**Your task**
Your output should be the complete listing, word for word, with no pictures in it.

**Source material**
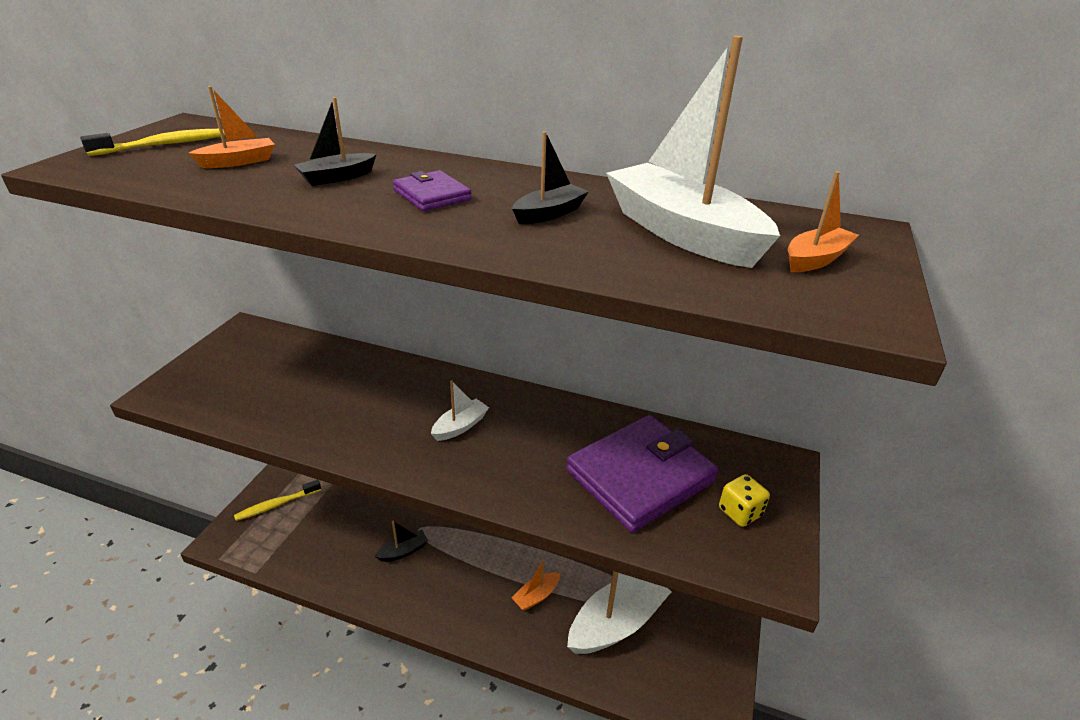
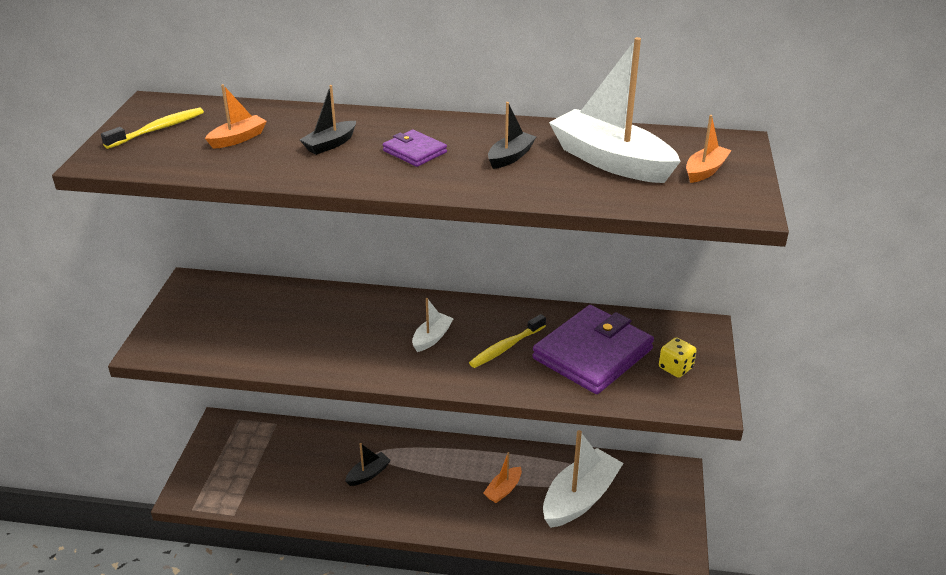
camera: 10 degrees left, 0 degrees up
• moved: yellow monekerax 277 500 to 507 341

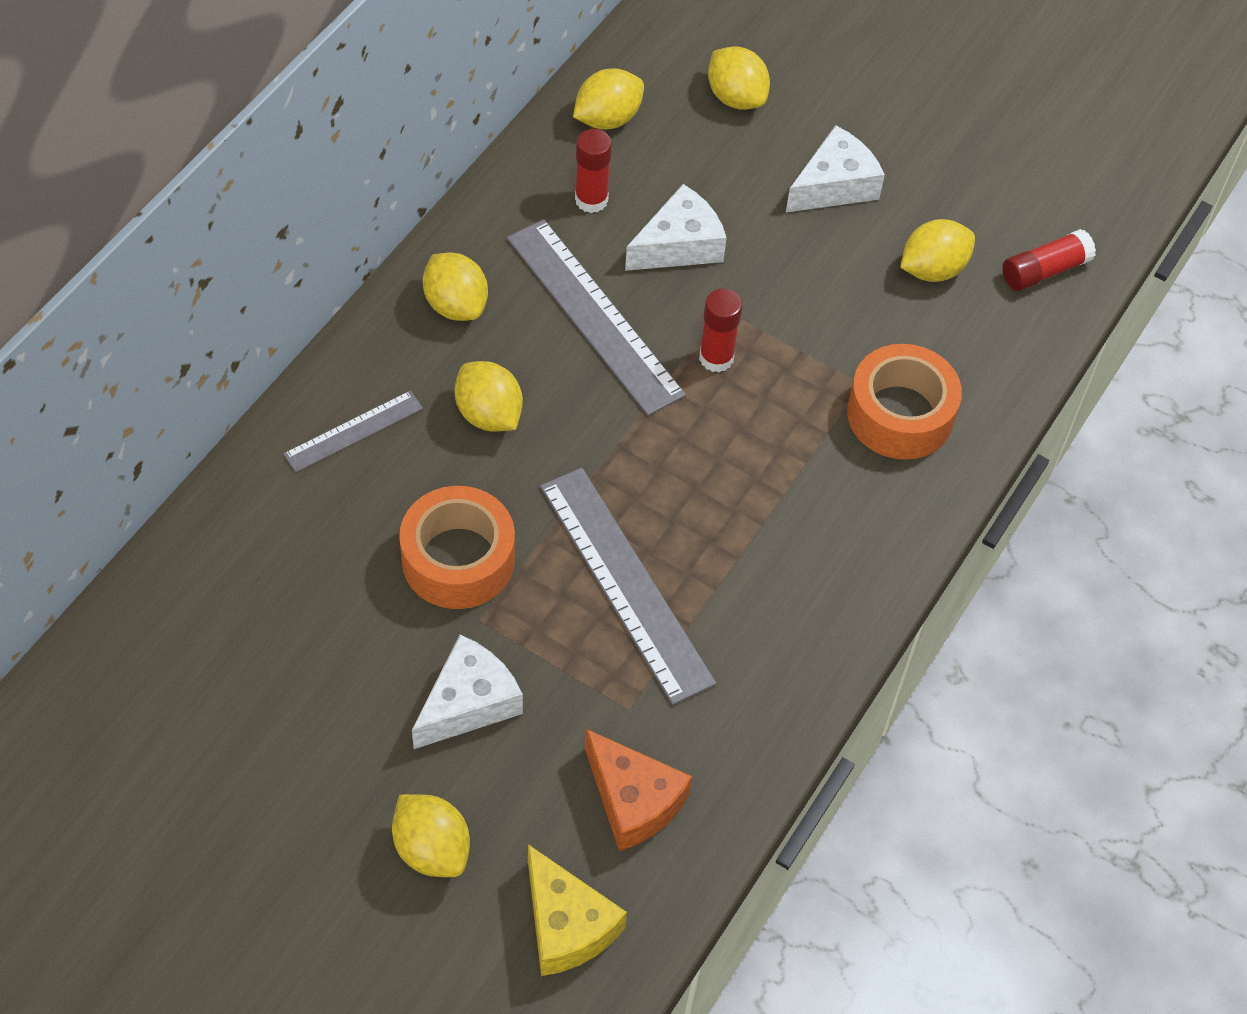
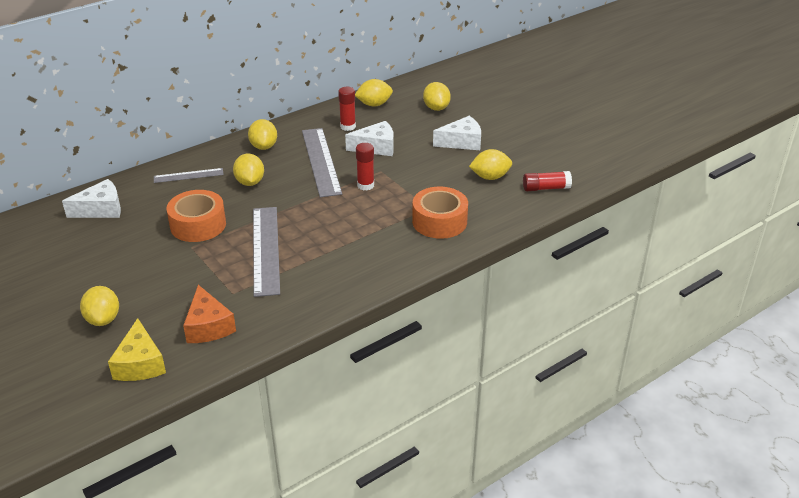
camera: 25 degrees right, 20 degrees down
• moved: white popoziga 467 692 to 91 198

**Task result**
camera: 10 degrees left, 0 degrees up
• moved: yellow monekerax 277 500 to 507 341

camera: 25 degrees right, 20 degrees down
• moved: white popoziga 467 692 to 91 198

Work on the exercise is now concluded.